##### Available records

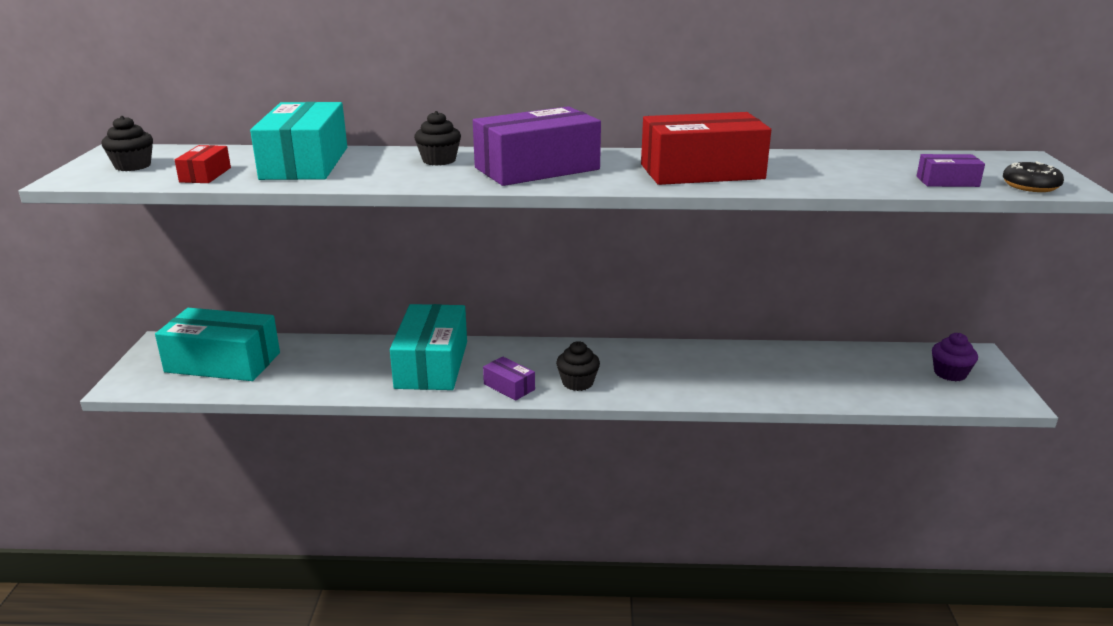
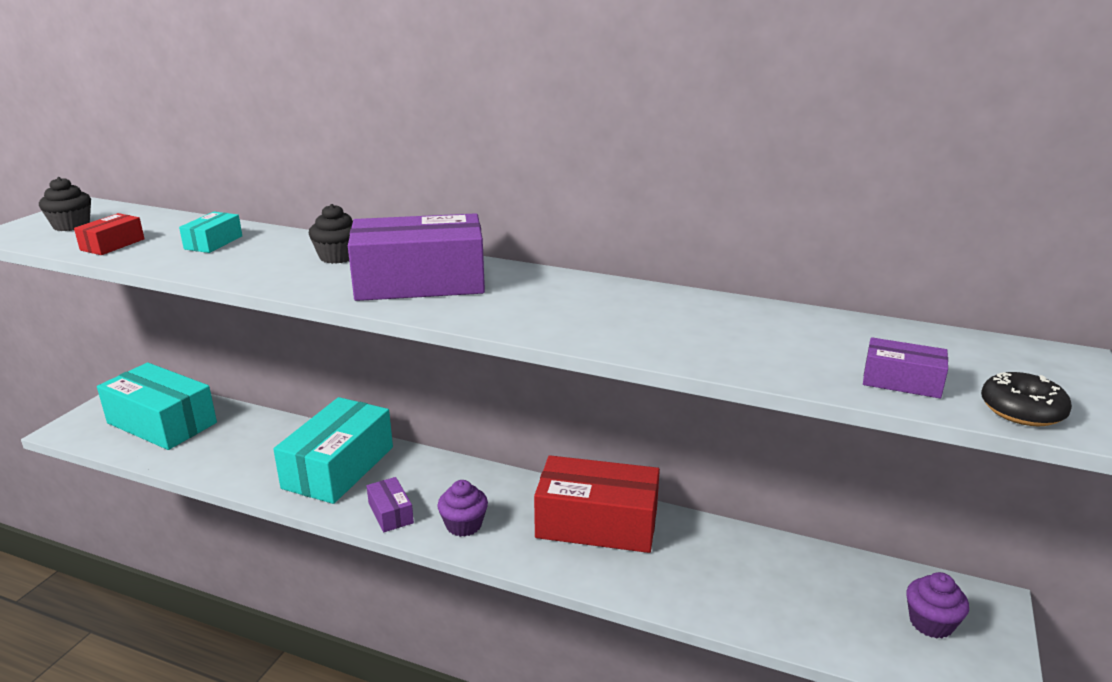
camera: 20 degrees right, 0 degrees up
(305, 163) = (213, 242): turquoise box -> turquoise box, size x0.46
(577, 383) = (464, 525): black cupcake -> purple cupcake
(701, 172) = (595, 314): red box -> red box (597, 523)

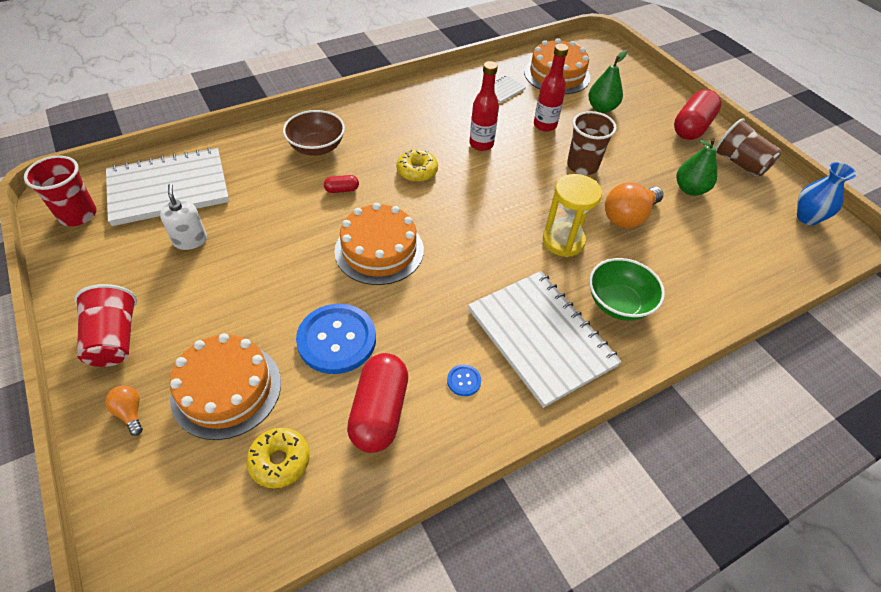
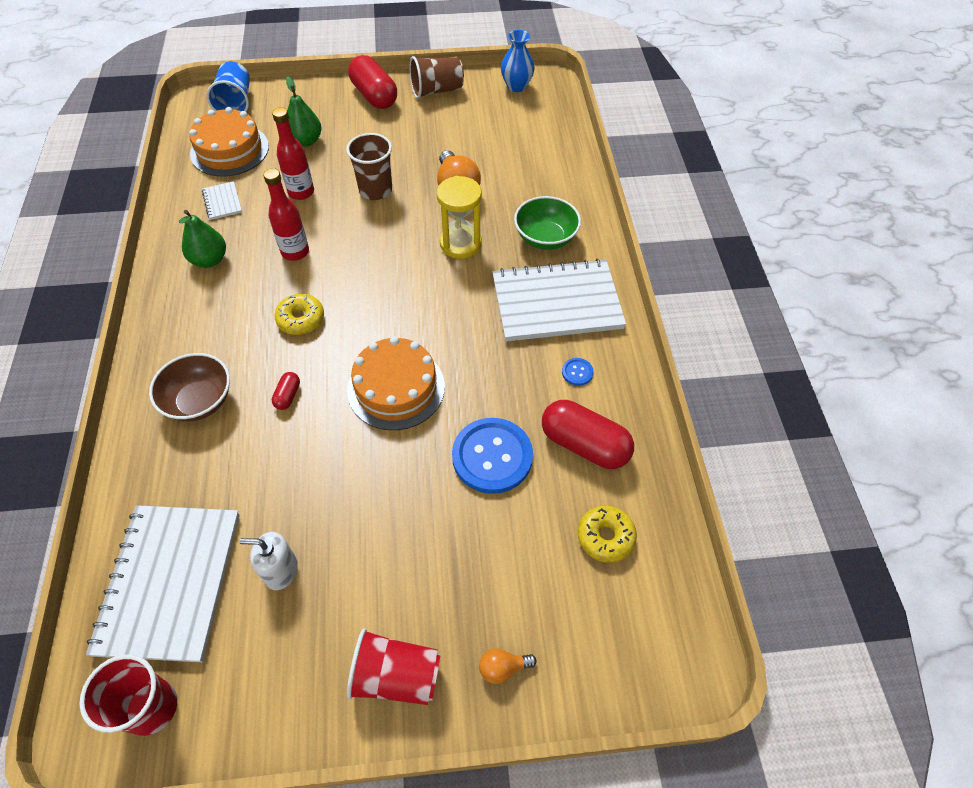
camera: 65 degrees left, 5 degrees up
(226, 389) = (510, 568): orange cake -> none
(607, 59) = (235, 103): none -> blue cup
(690, 189) = (448, 135): green pear -> green pear (209, 260)

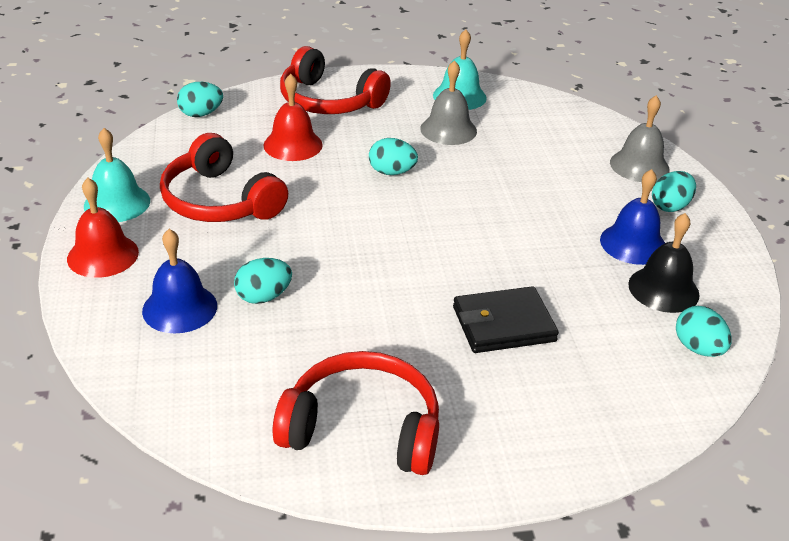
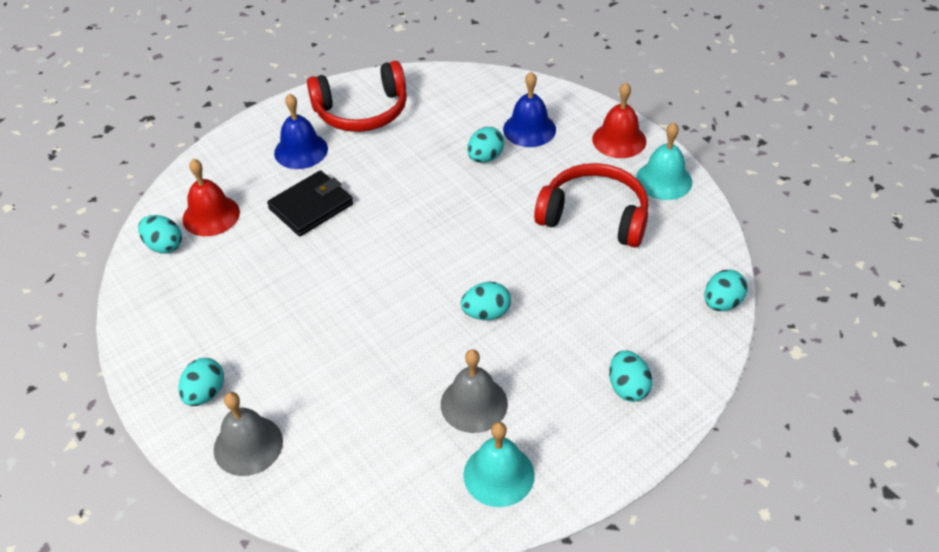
camera: 155 degrees right, 10 degrees up
(293, 145) = (600, 305): red bell -> red bell (211, 215)
(329, 101) = (628, 387): red headphones -> turquoise egg
(633, 243) = (232, 327): blue bell -> blue bell (301, 150)
(663, 289) = (197, 288): black bell -> none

##########

Task requirements
How many lines in the entries above hold the word "camera"? Reply with the number by itself.

Answer to the problem
3